• Required work:
Output only the lines of the entries that follow, starting at the one with "C1: 47uF (W29, W35) -> none" and running down to the one with "C6: 3.3uF (plus", both included and unchanged.

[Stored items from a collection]
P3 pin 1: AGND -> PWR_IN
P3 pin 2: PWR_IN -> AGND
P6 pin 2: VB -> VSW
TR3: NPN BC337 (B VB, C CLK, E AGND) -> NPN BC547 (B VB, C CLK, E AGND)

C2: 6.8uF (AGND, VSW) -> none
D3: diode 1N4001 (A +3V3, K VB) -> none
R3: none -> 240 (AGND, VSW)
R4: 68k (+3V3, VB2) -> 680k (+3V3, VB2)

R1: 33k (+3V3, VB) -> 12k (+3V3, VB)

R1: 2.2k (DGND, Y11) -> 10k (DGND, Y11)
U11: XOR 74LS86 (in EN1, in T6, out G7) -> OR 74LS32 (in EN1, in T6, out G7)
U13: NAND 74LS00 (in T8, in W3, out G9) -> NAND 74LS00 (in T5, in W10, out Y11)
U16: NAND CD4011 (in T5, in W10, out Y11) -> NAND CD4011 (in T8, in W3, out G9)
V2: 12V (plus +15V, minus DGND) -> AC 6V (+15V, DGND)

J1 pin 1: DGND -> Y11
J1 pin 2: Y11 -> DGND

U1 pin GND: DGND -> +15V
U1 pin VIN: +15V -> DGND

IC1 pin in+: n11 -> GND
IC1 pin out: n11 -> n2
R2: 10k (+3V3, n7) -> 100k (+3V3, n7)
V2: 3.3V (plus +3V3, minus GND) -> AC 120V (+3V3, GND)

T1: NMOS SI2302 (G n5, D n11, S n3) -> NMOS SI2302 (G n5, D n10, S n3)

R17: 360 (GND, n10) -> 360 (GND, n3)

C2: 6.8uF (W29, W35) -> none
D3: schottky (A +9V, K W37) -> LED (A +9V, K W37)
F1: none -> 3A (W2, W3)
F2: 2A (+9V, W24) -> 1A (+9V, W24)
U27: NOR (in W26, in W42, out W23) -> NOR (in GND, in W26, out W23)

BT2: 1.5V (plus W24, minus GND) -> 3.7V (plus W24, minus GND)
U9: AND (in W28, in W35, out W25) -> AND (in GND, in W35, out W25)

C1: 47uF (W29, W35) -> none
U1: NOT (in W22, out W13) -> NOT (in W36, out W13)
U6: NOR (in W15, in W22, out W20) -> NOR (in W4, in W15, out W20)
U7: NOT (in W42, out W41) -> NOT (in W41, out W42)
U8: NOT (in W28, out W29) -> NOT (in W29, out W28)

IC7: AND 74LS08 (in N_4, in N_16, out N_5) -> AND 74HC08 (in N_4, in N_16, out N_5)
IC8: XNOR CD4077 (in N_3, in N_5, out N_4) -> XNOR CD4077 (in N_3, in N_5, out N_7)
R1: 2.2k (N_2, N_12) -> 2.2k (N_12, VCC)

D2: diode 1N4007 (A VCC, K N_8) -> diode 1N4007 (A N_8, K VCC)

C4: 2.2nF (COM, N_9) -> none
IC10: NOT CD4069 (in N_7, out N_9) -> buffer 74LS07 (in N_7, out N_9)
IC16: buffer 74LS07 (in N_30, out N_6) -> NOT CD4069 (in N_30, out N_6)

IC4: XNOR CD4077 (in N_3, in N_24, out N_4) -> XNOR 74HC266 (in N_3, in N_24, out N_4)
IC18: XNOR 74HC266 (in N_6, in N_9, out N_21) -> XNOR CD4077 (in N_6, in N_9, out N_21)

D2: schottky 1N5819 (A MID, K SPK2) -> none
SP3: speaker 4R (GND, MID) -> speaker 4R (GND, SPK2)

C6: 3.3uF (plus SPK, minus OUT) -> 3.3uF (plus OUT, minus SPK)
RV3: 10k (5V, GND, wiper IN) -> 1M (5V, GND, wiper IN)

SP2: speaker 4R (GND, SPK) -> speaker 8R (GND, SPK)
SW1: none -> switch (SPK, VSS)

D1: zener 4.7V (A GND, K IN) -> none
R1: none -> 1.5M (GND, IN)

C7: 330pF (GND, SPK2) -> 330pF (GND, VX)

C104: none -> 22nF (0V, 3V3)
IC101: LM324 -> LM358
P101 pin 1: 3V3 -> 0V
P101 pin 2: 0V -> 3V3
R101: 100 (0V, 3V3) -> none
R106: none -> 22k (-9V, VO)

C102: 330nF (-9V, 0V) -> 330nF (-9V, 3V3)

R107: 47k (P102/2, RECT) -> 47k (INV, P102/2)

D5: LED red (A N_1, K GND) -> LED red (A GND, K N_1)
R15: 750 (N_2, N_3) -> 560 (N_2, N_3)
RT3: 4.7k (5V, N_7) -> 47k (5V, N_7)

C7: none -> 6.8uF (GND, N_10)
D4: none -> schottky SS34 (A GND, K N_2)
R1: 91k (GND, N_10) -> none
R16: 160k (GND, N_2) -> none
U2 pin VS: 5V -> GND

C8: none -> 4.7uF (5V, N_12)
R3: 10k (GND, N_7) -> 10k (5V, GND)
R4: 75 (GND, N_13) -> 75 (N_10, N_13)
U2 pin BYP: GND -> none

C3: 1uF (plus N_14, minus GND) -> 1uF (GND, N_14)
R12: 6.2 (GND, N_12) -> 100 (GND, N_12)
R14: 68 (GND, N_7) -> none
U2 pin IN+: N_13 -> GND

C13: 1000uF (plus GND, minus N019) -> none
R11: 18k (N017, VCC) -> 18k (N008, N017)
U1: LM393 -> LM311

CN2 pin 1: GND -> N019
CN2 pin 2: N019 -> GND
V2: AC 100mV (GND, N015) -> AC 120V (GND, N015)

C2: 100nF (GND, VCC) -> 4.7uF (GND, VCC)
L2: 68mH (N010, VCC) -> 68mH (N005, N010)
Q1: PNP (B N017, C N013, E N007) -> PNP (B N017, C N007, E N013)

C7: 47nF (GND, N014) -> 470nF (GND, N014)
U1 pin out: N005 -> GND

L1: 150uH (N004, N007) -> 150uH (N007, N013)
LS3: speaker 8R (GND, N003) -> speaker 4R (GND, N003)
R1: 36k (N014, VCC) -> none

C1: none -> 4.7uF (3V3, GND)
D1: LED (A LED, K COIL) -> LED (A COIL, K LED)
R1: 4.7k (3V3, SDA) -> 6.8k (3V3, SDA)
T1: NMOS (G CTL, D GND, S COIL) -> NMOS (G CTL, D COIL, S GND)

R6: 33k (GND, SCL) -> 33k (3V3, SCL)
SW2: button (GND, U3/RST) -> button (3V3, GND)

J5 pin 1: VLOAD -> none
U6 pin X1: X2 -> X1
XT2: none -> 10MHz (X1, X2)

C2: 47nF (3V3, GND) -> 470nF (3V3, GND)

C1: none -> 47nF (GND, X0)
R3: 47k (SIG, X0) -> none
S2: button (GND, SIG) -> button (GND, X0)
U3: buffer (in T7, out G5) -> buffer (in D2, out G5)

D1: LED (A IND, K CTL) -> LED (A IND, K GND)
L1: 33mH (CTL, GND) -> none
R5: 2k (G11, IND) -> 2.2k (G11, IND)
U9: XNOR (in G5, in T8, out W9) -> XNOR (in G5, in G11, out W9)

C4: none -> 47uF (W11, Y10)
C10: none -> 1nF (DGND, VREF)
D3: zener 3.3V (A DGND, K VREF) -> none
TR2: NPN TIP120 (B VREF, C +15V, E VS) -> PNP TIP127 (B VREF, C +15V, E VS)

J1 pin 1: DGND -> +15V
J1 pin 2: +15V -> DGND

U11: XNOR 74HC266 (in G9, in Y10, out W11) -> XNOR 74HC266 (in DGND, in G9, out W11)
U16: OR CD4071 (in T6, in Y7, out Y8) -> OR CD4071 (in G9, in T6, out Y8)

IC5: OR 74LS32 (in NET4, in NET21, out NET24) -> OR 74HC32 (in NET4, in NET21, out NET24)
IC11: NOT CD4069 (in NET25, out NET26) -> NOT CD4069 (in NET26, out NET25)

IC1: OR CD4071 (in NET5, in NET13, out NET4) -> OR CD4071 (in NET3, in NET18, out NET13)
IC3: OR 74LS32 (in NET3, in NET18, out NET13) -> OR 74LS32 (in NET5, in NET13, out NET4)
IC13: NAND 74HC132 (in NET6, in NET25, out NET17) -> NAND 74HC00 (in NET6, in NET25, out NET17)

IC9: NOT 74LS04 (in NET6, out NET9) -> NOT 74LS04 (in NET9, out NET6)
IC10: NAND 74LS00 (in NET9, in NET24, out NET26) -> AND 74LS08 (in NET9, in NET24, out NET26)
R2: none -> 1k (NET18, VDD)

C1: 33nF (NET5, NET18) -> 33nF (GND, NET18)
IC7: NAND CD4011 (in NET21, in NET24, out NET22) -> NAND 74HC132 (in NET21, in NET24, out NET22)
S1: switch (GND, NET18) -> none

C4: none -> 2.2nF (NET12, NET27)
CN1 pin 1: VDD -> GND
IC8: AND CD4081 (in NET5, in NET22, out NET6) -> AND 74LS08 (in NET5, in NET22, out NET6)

• Reply:
C1: 47uF (W29, W35) -> none
U1: NOT (in W22, out W13) -> NOT (in W36, out W13)
U6: NOR (in W15, in W22, out W20) -> NOR (in W4, in W15, out W20)
U7: NOT (in W42, out W41) -> NOT (in W41, out W42)
U8: NOT (in W28, out W29) -> NOT (in W29, out W28)

IC7: AND 74LS08 (in N_4, in N_16, out N_5) -> AND 74HC08 (in N_4, in N_16, out N_5)
IC8: XNOR CD4077 (in N_3, in N_5, out N_4) -> XNOR CD4077 (in N_3, in N_5, out N_7)
R1: 2.2k (N_2, N_12) -> 2.2k (N_12, VCC)

D2: diode 1N4007 (A VCC, K N_8) -> diode 1N4007 (A N_8, K VCC)

C4: 2.2nF (COM, N_9) -> none
IC10: NOT CD4069 (in N_7, out N_9) -> buffer 74LS07 (in N_7, out N_9)
IC16: buffer 74LS07 (in N_30, out N_6) -> NOT CD4069 (in N_30, out N_6)

IC4: XNOR CD4077 (in N_3, in N_24, out N_4) -> XNOR 74HC266 (in N_3, in N_24, out N_4)
IC18: XNOR 74HC266 (in N_6, in N_9, out N_21) -> XNOR CD4077 (in N_6, in N_9, out N_21)

D2: schottky 1N5819 (A MID, K SPK2) -> none
SP3: speaker 4R (GND, MID) -> speaker 4R (GND, SPK2)

C6: 3.3uF (plus SPK, minus OUT) -> 3.3uF (plus OUT, minus SPK)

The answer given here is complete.